TO DO
Using the records that appear below, write out exactly the lines from the one with "U5: TLP281 -> EL817" through the one with "C208: 47uF (VCC, VE)", keeping both end lines.

AVAILABLE DATA
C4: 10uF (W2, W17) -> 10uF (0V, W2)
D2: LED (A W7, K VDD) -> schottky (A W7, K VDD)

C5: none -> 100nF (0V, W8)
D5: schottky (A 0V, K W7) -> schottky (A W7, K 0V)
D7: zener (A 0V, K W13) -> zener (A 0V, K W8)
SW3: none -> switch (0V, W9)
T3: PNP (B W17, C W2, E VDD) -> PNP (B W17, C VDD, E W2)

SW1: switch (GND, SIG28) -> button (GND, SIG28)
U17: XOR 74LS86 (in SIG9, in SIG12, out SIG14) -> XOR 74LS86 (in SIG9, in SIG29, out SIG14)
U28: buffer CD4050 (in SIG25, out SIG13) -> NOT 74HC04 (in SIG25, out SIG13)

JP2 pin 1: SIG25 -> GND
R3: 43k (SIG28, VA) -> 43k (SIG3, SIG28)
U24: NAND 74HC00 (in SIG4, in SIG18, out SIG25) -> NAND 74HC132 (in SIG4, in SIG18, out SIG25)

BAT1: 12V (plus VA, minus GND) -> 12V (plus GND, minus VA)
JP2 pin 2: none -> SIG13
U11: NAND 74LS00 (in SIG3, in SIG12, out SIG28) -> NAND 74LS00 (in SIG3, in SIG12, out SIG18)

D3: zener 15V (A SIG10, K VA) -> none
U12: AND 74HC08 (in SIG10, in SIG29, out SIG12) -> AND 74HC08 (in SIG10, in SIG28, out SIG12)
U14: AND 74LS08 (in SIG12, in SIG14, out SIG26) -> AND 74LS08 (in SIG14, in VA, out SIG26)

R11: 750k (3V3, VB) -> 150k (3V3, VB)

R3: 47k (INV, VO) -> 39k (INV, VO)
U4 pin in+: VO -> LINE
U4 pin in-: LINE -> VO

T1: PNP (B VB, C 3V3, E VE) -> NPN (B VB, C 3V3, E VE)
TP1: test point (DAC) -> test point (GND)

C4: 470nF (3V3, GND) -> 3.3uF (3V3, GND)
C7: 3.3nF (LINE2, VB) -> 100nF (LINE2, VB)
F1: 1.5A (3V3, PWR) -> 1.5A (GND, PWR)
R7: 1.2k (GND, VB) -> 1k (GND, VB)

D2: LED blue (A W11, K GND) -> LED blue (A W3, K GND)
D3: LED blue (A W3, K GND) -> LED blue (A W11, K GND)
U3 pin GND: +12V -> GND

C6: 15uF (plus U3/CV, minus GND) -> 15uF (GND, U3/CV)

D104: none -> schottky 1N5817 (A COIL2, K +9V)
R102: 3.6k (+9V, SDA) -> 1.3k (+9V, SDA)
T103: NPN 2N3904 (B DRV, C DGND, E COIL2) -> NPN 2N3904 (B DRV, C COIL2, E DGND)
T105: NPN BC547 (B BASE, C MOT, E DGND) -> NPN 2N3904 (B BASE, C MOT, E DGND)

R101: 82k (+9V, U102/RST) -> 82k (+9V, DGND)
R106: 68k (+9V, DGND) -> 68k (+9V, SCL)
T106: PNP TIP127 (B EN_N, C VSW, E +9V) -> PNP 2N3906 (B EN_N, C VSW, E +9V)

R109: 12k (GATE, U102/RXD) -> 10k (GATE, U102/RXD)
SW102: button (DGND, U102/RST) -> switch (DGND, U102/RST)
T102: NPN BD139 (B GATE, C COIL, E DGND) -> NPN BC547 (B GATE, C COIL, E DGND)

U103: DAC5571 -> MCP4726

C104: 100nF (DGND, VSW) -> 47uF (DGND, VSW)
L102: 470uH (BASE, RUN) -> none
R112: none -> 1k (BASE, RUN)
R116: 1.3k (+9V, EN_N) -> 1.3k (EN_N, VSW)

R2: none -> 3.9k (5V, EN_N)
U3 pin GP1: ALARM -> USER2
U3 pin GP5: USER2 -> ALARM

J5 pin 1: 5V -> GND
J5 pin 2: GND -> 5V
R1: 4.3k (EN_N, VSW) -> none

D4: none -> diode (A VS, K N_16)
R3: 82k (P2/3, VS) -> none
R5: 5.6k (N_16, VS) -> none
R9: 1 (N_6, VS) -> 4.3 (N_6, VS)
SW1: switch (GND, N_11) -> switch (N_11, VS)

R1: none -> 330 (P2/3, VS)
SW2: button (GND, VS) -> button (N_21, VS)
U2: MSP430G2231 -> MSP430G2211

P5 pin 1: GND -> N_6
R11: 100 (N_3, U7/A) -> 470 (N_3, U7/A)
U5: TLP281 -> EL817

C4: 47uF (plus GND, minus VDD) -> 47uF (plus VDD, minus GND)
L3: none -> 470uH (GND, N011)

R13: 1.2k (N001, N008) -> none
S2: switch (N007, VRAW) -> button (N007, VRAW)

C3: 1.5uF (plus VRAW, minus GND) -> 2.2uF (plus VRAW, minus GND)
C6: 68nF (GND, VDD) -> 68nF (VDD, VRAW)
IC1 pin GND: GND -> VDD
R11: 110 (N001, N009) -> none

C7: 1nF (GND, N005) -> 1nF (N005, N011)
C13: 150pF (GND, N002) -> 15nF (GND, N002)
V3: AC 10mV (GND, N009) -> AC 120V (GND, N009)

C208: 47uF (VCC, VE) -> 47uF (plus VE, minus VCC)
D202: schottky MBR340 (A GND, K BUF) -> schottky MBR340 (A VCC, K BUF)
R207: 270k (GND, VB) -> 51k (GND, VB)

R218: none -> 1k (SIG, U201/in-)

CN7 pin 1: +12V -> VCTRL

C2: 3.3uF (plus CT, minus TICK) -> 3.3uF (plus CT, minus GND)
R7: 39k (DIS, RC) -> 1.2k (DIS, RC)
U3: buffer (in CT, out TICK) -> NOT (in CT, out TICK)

EXPECTED OUTPUT
U5: TLP281 -> EL817

C4: 47uF (plus GND, minus VDD) -> 47uF (plus VDD, minus GND)
L3: none -> 470uH (GND, N011)

R13: 1.2k (N001, N008) -> none
S2: switch (N007, VRAW) -> button (N007, VRAW)

C3: 1.5uF (plus VRAW, minus GND) -> 2.2uF (plus VRAW, minus GND)
C6: 68nF (GND, VDD) -> 68nF (VDD, VRAW)
IC1 pin GND: GND -> VDD
R11: 110 (N001, N009) -> none

C7: 1nF (GND, N005) -> 1nF (N005, N011)
C13: 150pF (GND, N002) -> 15nF (GND, N002)
V3: AC 10mV (GND, N009) -> AC 120V (GND, N009)

C208: 47uF (VCC, VE) -> 47uF (plus VE, minus VCC)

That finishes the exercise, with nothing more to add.